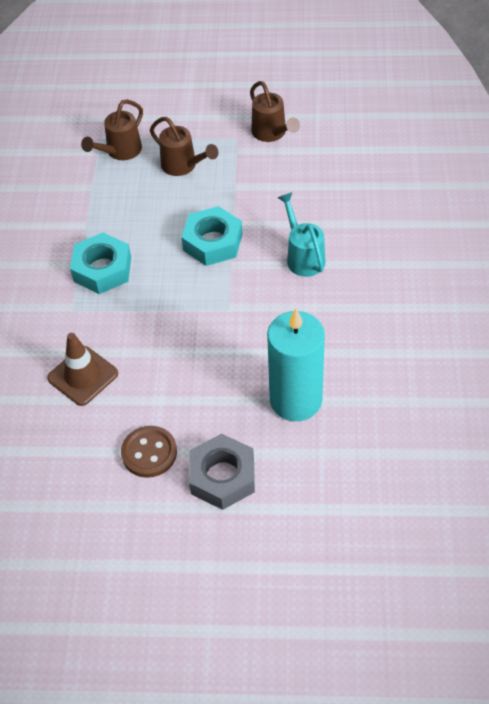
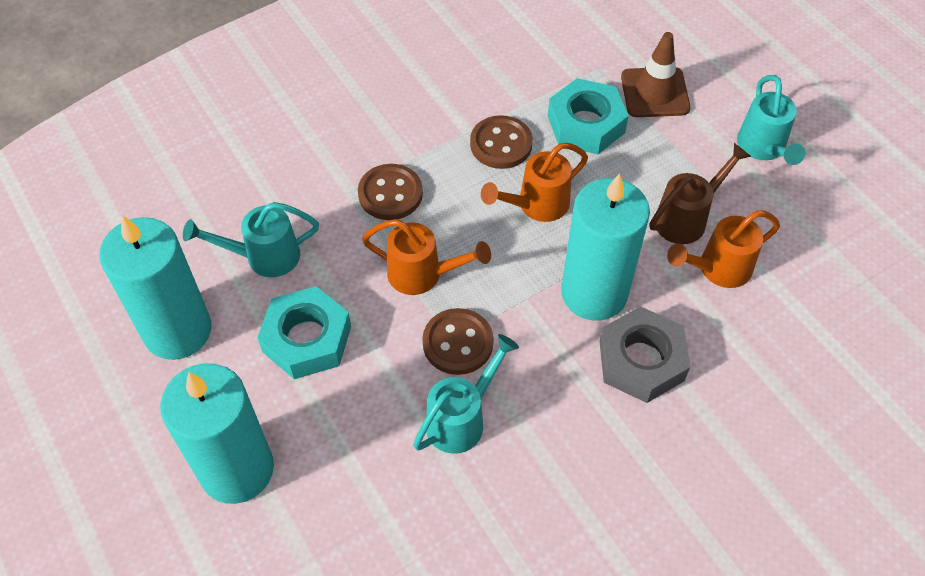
brown button: 1 -> 3
brown watering can: 3 -> 1
orange watering can: 0 -> 3
turquoise candle: 1 -> 3
turquoise watering can: 1 -> 3

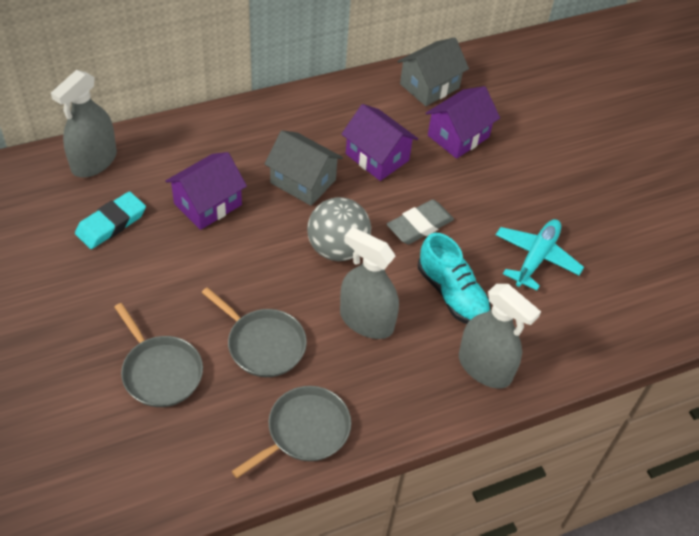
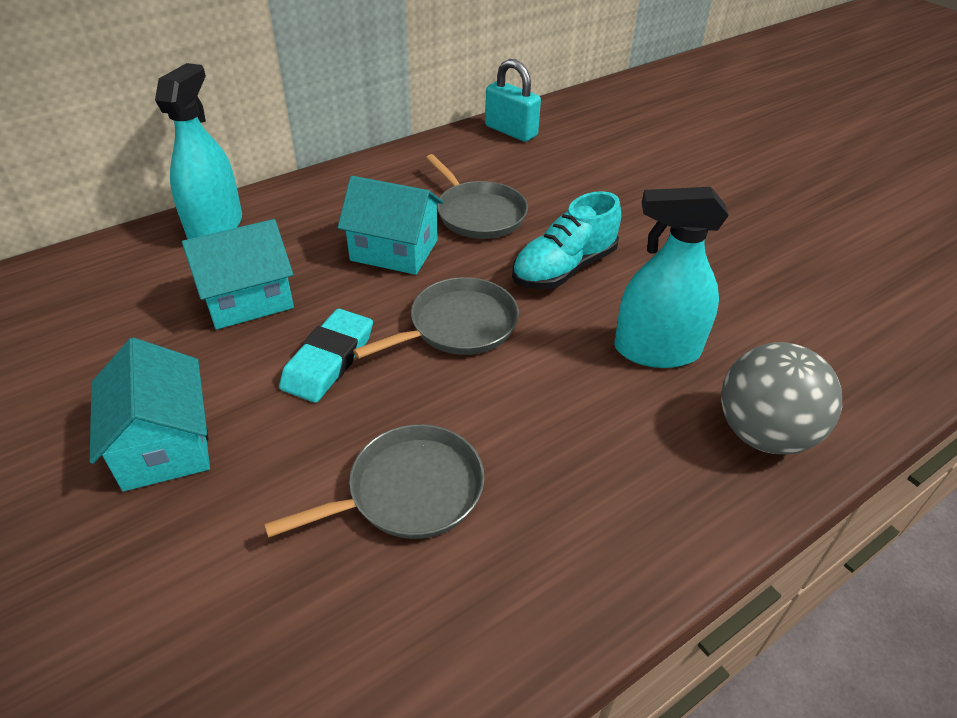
grey eraser: 1 -> 0
grey house: 2 -> 0
grey spray bottle: 3 -> 0
purple house: 3 -> 0
turquoise house: 0 -> 3
turquoise padlock: 0 -> 1
turquoise plane: 1 -> 0
turquoise spray bottle: 0 -> 2

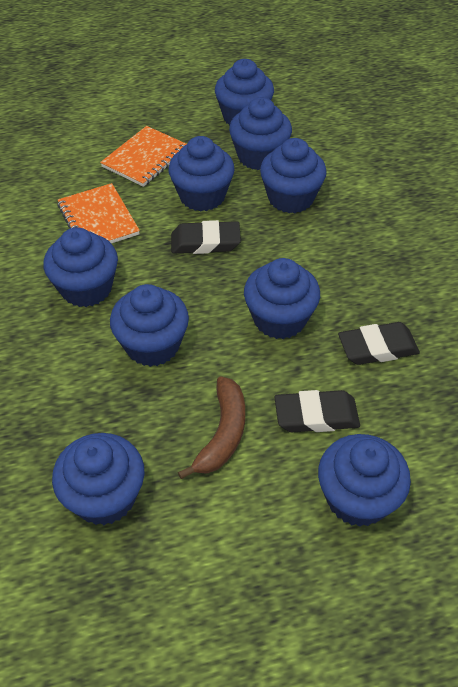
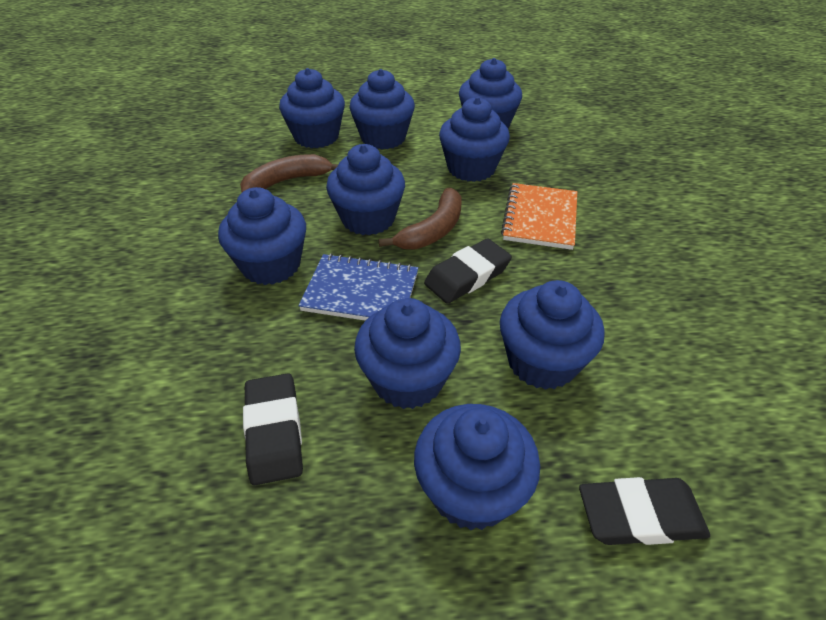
blue notebook: 0 -> 1
brown banana: 1 -> 2
orange notebook: 2 -> 1

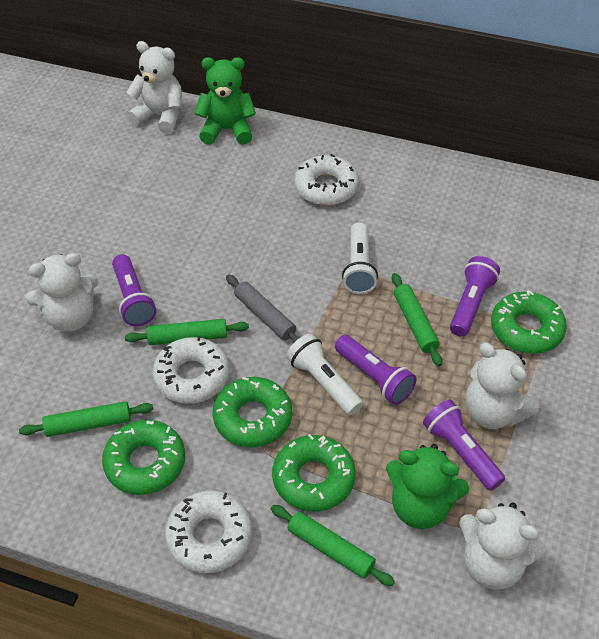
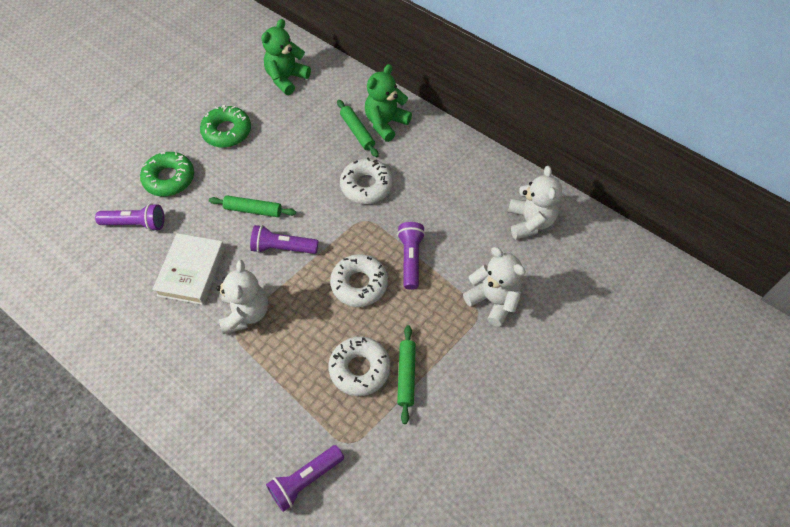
green donut: 4 -> 2
green rolling pin: 4 -> 3
grey rolling pin: 1 -> 0
white book: 0 -> 1
white flashlight: 2 -> 0
white teddy bear: 4 -> 3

### [ACTIVITY]
Where the word "brown" occurs in a line of the records, copy that line.

### [EXERCISE RESULT]
brown button: 1 -> 3
brown watering can: 3 -> 1
brown banana: 1 -> 2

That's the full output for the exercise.